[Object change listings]
-=-=-=-=-

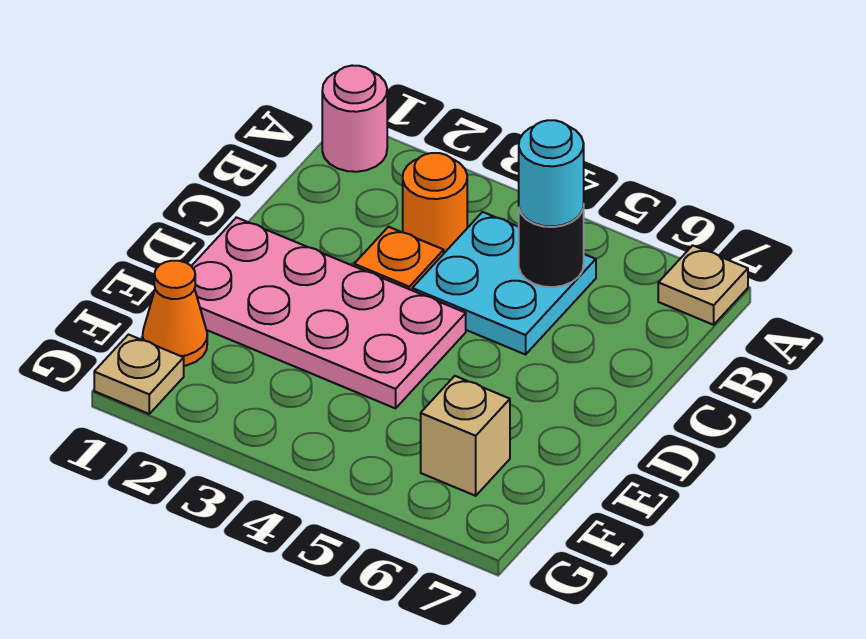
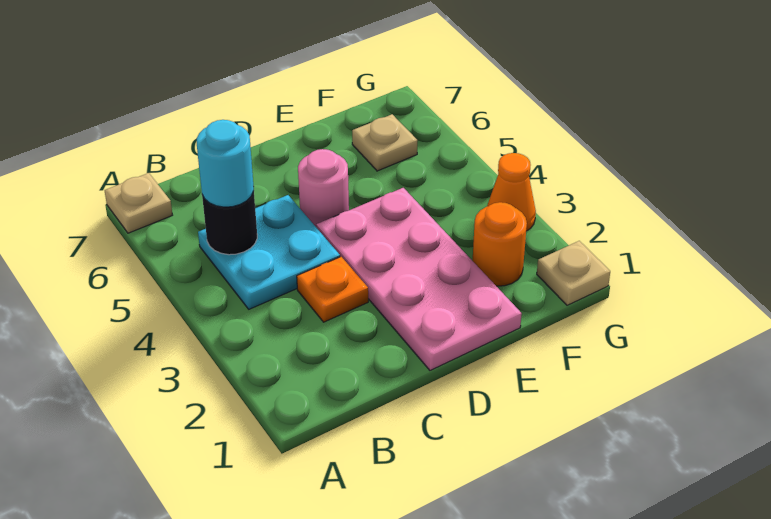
pink round brick A1 level 1 -> pink round brick D5 level 1
orange round brick B3 level 1 -> orange round brick F2 level 1
orange cone F1 level 1 -> orange cone G3 level 1
tan brick F6 level 1 -> tan plate F6 level 1

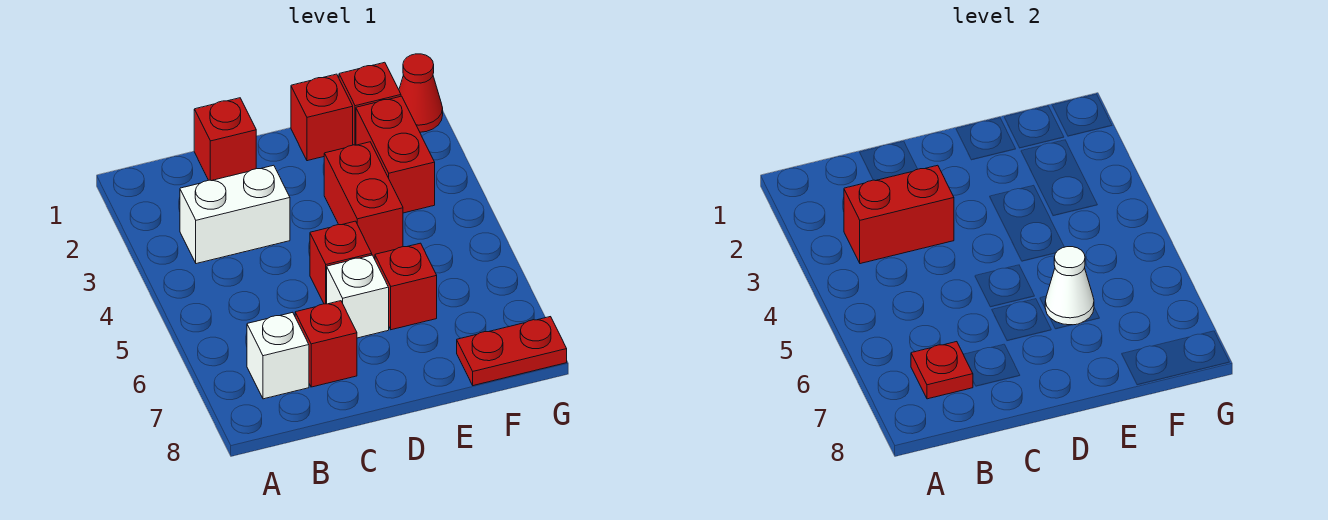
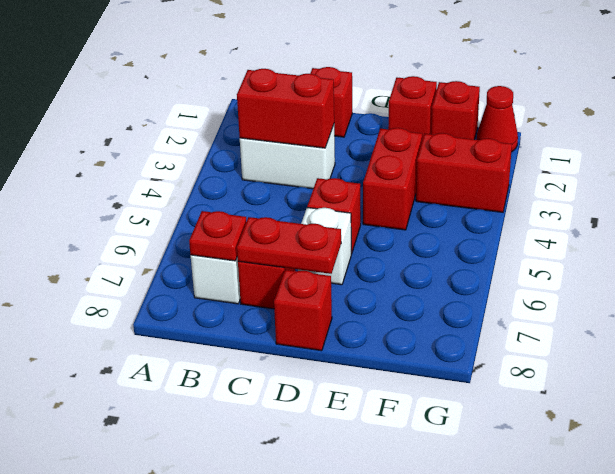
red brick E6 level 1 -> red brick D8 level 1
white cone E6 level 2 -> none
red brick F2:F3 level 1 -> red brick F3:G3 level 1
red plate F8:G8 level 1 -> red plate C7:D7 level 2

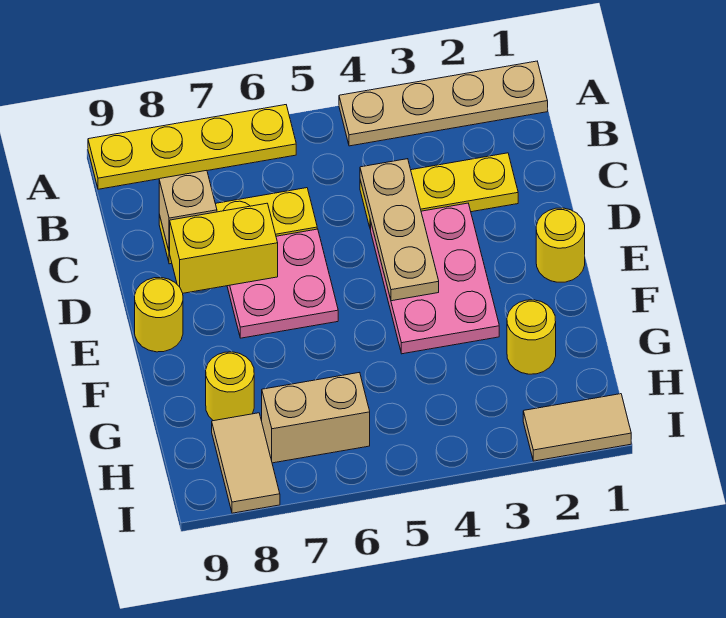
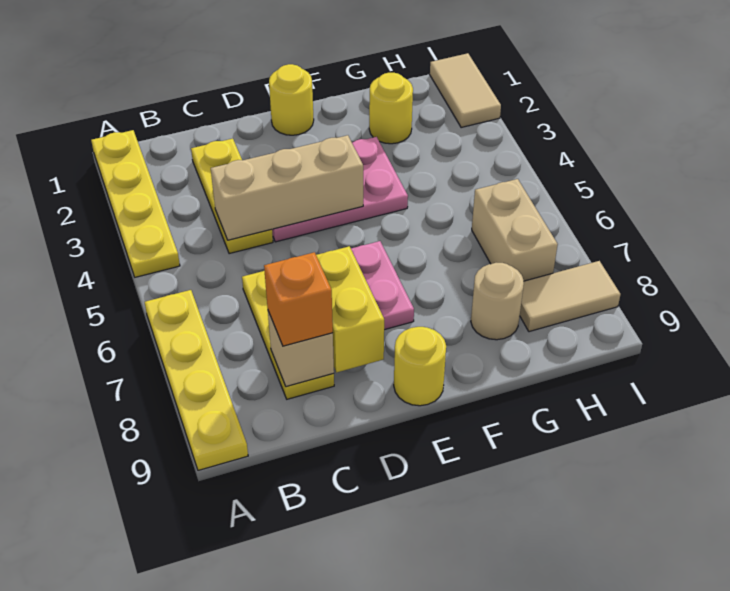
tan plate A1:A4 level 1 -> yellow plate A1:A4 level 1
tan plate C4:E4 level 2 -> tan brick C4:E4 level 2
none -> orange brick C8 level 3
yellow round brick G8 level 1 -> tan round brick G8 level 1

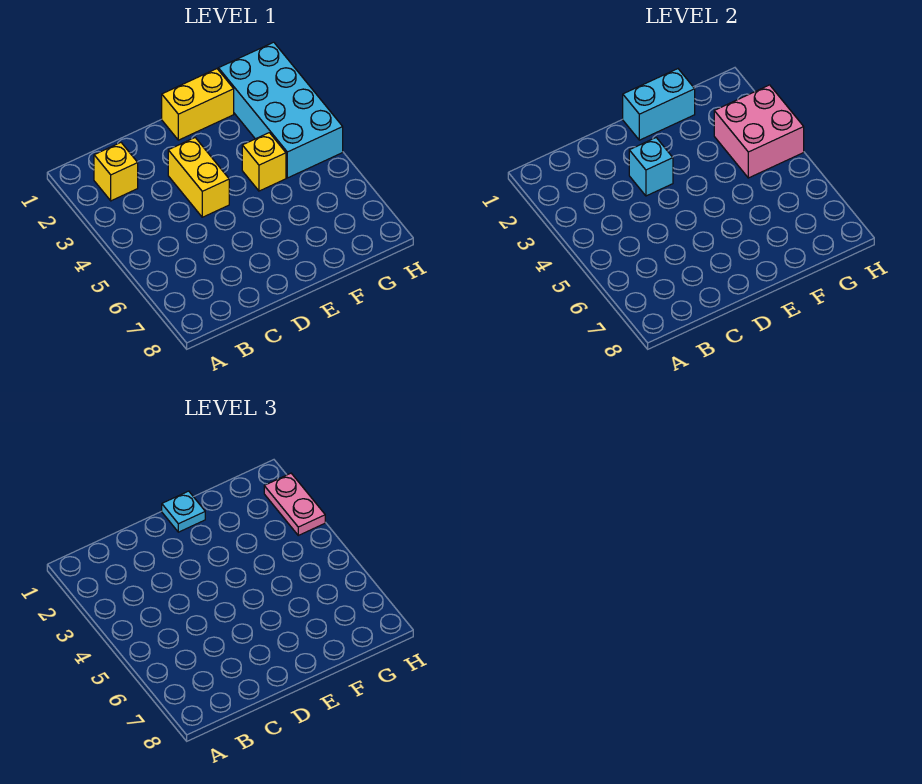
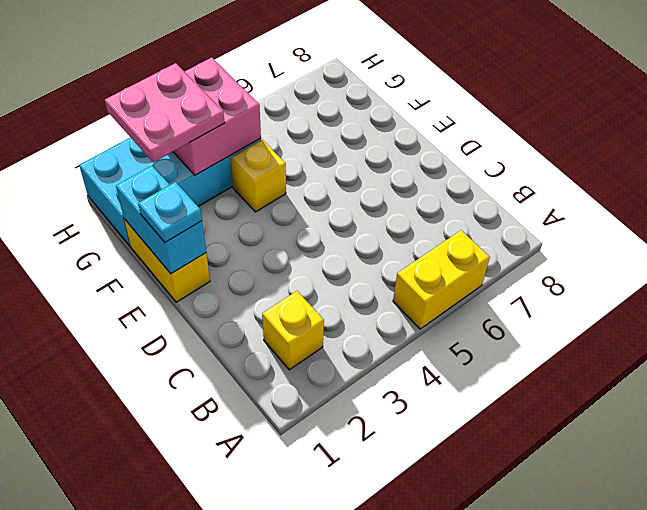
yellow brick D3:D4 level 1 -> yellow brick A5:A6 level 1
cyan brick D3 level 2 -> none
pink plate H2:H3 level 3 -> pink plate G2:H3 level 3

-=-=-=-=-

WORK ORDER — Copy out each line of the records where the string "round" appears.

RESPONSE TO THE TASK —
pink round brick A1 level 1 -> pink round brick D5 level 1
orange round brick B3 level 1 -> orange round brick F2 level 1
yellow round brick G8 level 1 -> tan round brick G8 level 1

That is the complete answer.